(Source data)

· · · · ·

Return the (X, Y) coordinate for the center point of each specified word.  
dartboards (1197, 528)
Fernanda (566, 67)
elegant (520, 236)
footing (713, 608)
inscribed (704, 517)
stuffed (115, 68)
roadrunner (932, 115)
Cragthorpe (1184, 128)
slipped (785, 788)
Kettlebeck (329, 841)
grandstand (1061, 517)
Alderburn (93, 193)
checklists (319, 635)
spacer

· · · · ·

STATED EXERCISE:
Rewrite all of the material above, replacing "center point" with "midpoint" and leaving everything else unchanged.

TASK RESPONSE:
Return the (X, Y) coordinate for the midpoint of each specified word.  
dartboards (1197, 528)
Fernanda (566, 67)
elegant (520, 236)
footing (713, 608)
inscribed (704, 517)
stuffed (115, 68)
roadrunner (932, 115)
Cragthorpe (1184, 128)
slipped (785, 788)
Kettlebeck (329, 841)
grandstand (1061, 517)
Alderburn (93, 193)
checklists (319, 635)
spacer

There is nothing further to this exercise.